[THE RECORDS]

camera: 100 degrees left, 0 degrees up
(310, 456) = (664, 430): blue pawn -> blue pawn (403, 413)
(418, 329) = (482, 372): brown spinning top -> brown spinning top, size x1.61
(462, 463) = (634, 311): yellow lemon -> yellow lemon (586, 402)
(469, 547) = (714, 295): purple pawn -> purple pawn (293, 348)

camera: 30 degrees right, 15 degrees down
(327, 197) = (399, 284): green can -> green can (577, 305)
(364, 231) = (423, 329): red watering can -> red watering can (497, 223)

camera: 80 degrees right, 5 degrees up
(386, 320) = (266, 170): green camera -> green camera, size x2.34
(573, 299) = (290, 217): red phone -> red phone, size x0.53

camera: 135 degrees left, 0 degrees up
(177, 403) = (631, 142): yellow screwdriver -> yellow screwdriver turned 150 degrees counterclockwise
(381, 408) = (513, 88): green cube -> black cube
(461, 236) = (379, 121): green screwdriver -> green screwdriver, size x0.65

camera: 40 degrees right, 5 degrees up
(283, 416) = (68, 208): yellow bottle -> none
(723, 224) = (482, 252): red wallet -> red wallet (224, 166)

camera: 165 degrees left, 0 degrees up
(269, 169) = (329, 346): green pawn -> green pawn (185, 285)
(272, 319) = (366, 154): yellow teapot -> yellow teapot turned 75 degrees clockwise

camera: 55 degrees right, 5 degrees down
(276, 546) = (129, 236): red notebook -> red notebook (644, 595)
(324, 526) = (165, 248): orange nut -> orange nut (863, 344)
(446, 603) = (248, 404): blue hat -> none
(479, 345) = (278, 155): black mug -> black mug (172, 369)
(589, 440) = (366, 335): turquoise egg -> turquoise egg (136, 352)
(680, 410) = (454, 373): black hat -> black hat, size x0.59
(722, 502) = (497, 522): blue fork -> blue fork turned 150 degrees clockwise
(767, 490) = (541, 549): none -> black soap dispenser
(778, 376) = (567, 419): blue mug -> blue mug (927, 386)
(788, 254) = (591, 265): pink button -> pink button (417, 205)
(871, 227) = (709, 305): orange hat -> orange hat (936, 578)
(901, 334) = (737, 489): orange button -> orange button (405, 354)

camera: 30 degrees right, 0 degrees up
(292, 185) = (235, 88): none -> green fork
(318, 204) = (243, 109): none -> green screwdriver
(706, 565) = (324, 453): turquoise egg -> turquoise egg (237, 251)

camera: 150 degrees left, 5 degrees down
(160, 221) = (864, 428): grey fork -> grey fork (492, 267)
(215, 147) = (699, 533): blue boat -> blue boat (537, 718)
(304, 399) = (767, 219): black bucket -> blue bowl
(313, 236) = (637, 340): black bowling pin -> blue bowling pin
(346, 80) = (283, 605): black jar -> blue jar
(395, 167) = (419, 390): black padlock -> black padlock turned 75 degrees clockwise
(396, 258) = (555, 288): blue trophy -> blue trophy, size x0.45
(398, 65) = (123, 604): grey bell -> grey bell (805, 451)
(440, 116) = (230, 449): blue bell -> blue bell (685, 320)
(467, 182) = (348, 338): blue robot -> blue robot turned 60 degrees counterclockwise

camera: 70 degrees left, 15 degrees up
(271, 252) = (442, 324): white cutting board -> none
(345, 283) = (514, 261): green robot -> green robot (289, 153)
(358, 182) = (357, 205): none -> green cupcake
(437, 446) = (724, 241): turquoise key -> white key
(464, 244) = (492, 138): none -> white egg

[/THE RECORDS]

-- HOW TO COMPLETE THIS TASK --
Each line from the one containing "(395, 167) = (419, 390): black" to the final line above should be written out exactly; please omit the others.

-- EXPECTED ANSWER --
(395, 167) = (419, 390): black padlock -> black padlock turned 75 degrees clockwise
(396, 258) = (555, 288): blue trophy -> blue trophy, size x0.45
(398, 65) = (123, 604): grey bell -> grey bell (805, 451)
(440, 116) = (230, 449): blue bell -> blue bell (685, 320)
(467, 182) = (348, 338): blue robot -> blue robot turned 60 degrees counterclockwise

camera: 70 degrees left, 15 degrees up
(271, 252) = (442, 324): white cutting board -> none
(345, 283) = (514, 261): green robot -> green robot (289, 153)
(358, 182) = (357, 205): none -> green cupcake
(437, 446) = (724, 241): turquoise key -> white key
(464, 244) = (492, 138): none -> white egg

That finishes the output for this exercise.